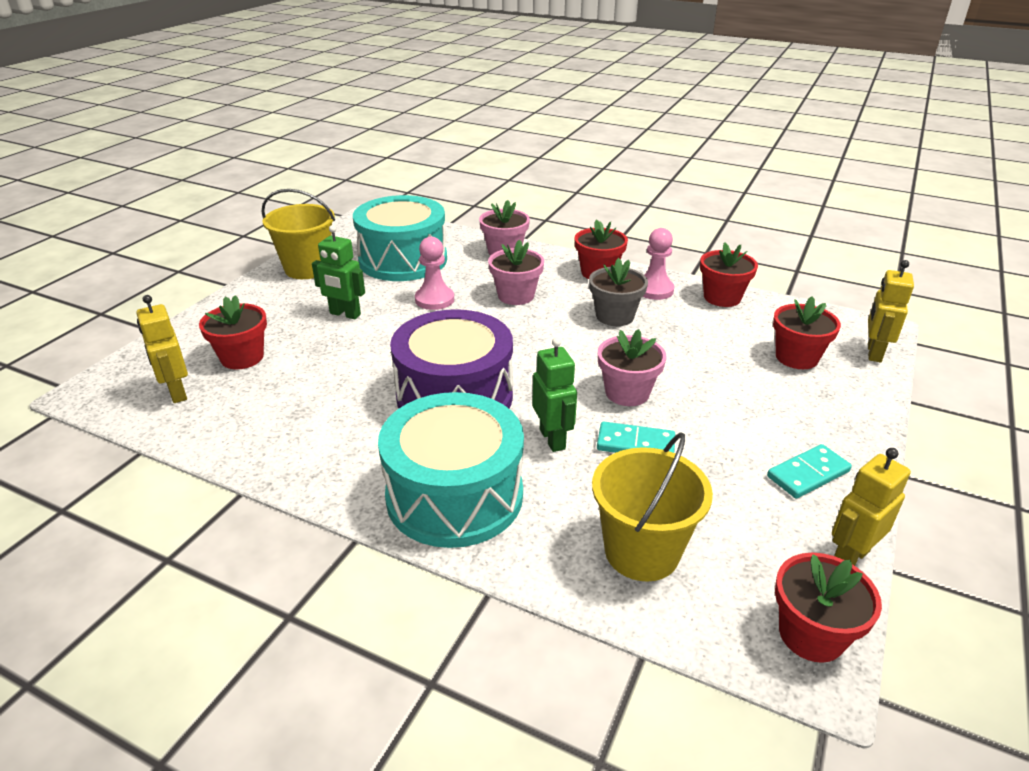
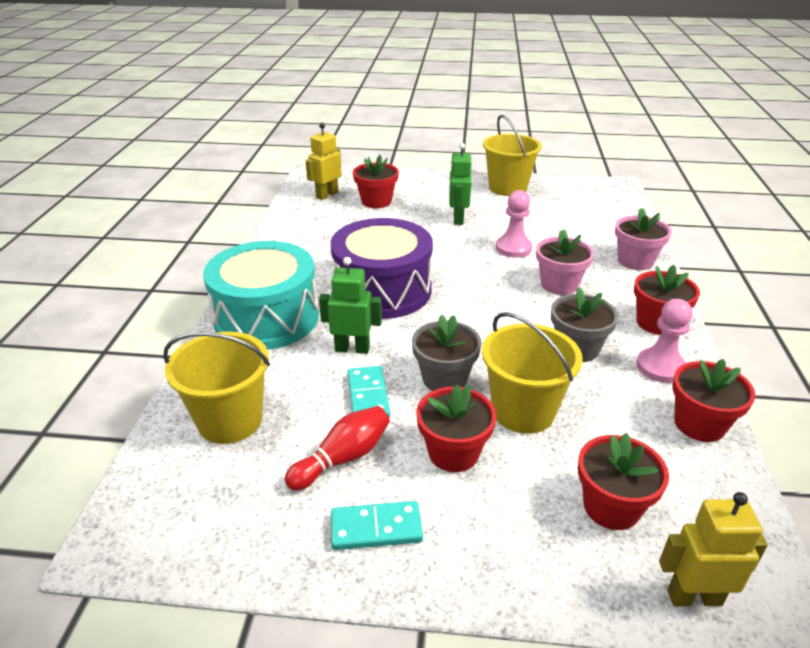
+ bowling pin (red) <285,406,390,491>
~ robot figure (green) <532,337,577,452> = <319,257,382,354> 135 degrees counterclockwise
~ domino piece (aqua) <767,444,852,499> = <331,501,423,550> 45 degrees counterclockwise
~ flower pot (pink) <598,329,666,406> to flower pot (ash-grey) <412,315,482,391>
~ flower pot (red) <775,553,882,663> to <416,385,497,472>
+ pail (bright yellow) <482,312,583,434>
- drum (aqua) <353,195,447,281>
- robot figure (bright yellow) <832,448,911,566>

• • •

- **WHAT NEEDS TO BE DONE**
Output every entry exactly, leaving out pictures.

- **SOLUTION TO THIS TASK**
+ bowling pin (red) <285,406,390,491>
~ robot figure (green) <532,337,577,452> = <319,257,382,354> 135 degrees counterclockwise
~ domino piece (aqua) <767,444,852,499> = <331,501,423,550> 45 degrees counterclockwise
~ flower pot (pink) <598,329,666,406> to flower pot (ash-grey) <412,315,482,391>
~ flower pot (red) <775,553,882,663> to <416,385,497,472>
+ pail (bright yellow) <482,312,583,434>
- drum (aqua) <353,195,447,281>
- robot figure (bright yellow) <832,448,911,566>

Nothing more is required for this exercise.